What to work on: In these entries, tally the lines where "teapot" occurs. Respond with only the count.

(Extracted records)
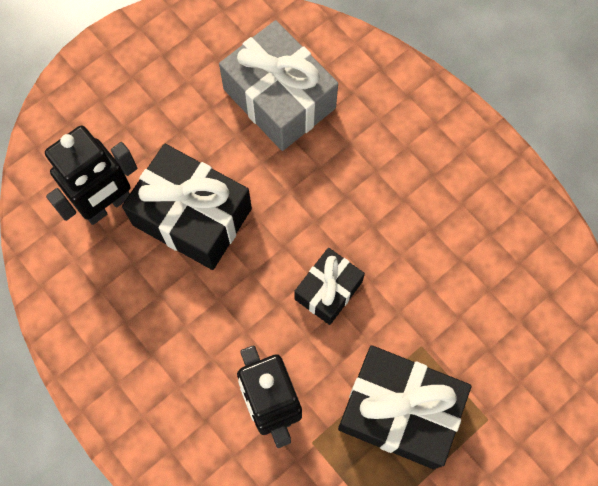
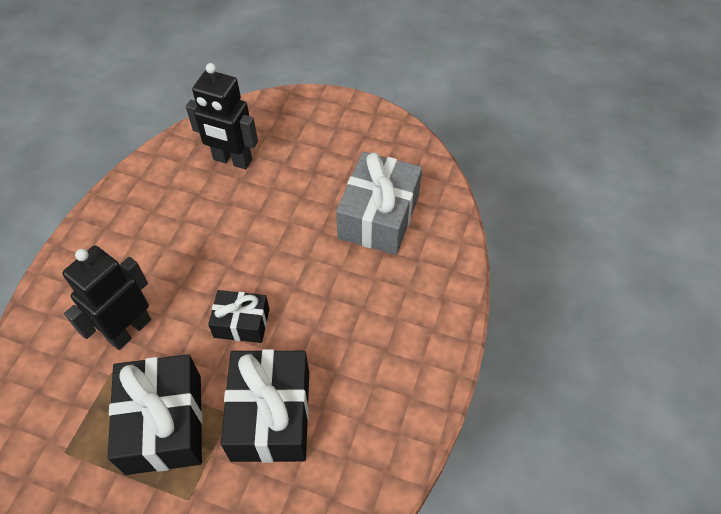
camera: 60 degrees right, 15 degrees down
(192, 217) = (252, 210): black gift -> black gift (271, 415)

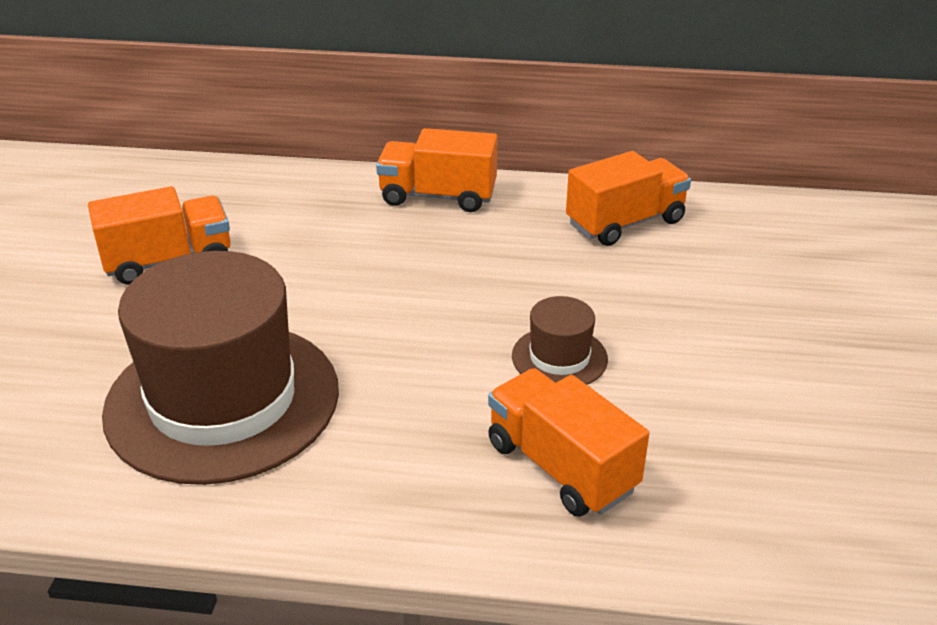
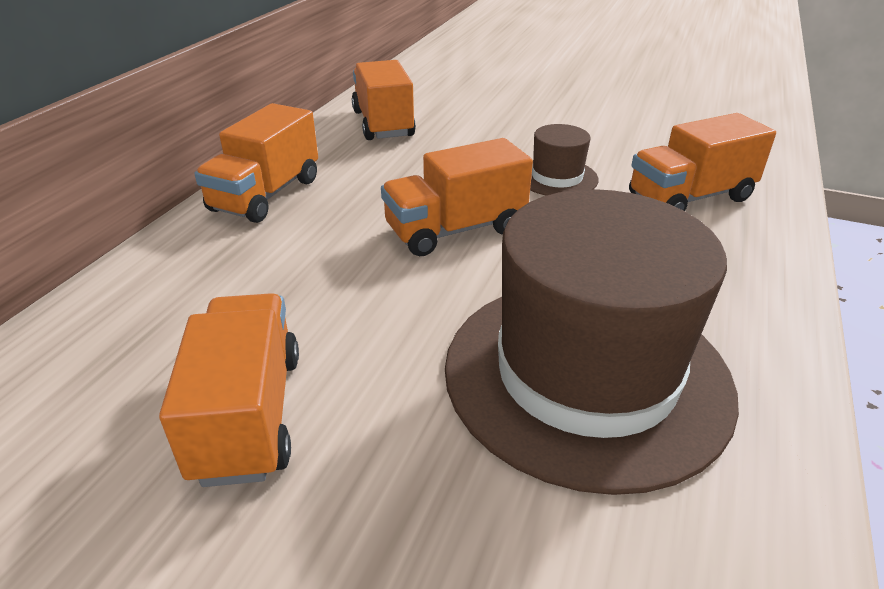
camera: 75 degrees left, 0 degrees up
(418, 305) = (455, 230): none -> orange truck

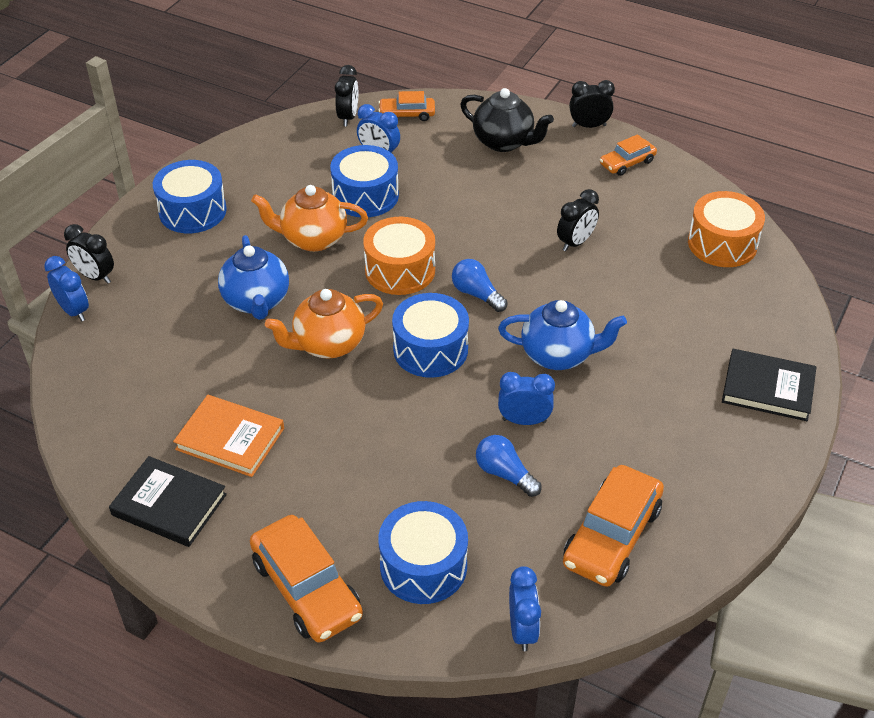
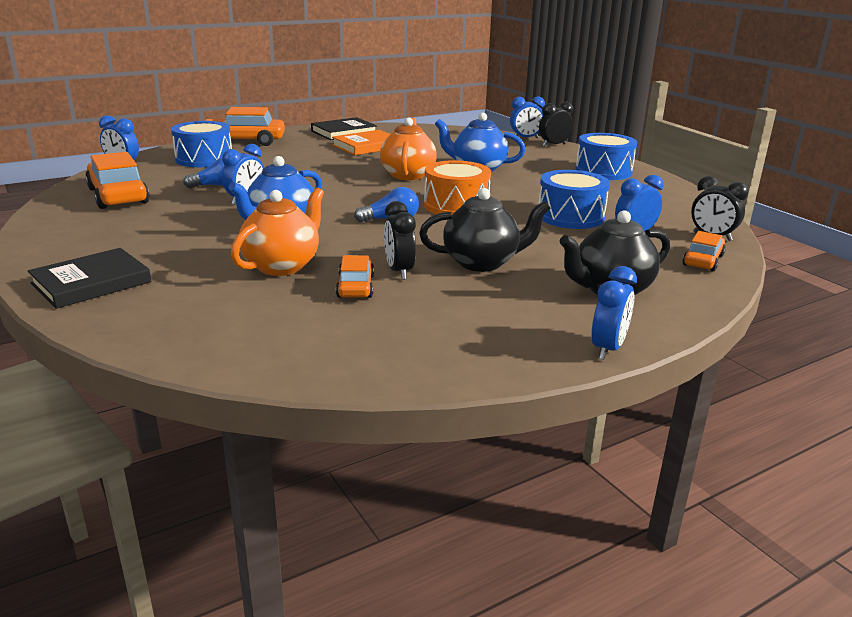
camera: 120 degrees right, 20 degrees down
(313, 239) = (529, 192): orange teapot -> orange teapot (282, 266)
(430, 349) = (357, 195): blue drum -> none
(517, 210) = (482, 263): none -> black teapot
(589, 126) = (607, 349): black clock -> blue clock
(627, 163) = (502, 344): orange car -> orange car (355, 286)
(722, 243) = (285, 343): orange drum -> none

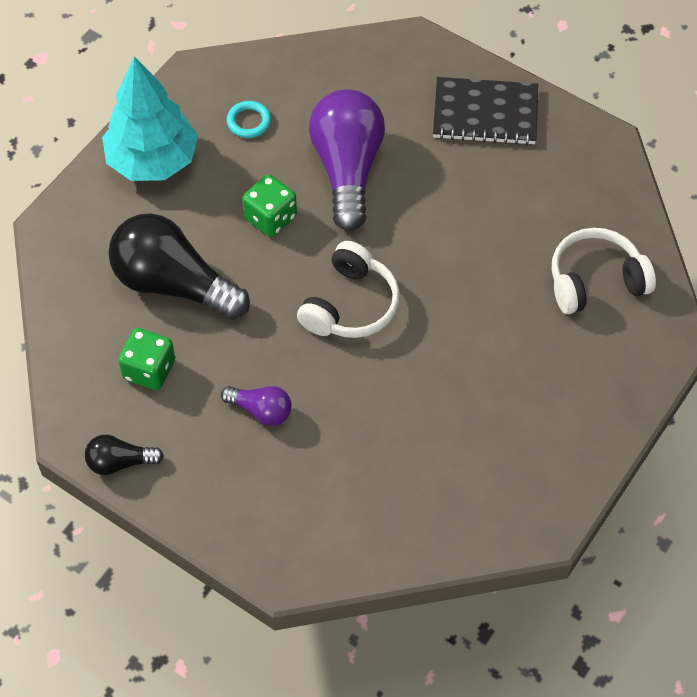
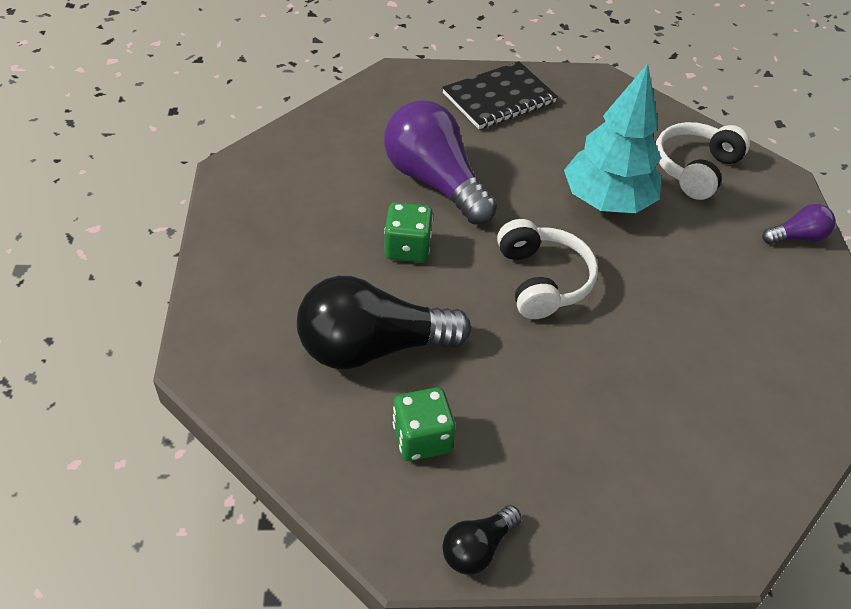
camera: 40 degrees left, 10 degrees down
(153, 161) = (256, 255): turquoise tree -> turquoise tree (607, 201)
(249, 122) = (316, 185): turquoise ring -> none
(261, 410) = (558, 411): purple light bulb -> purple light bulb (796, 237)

Task solution: 2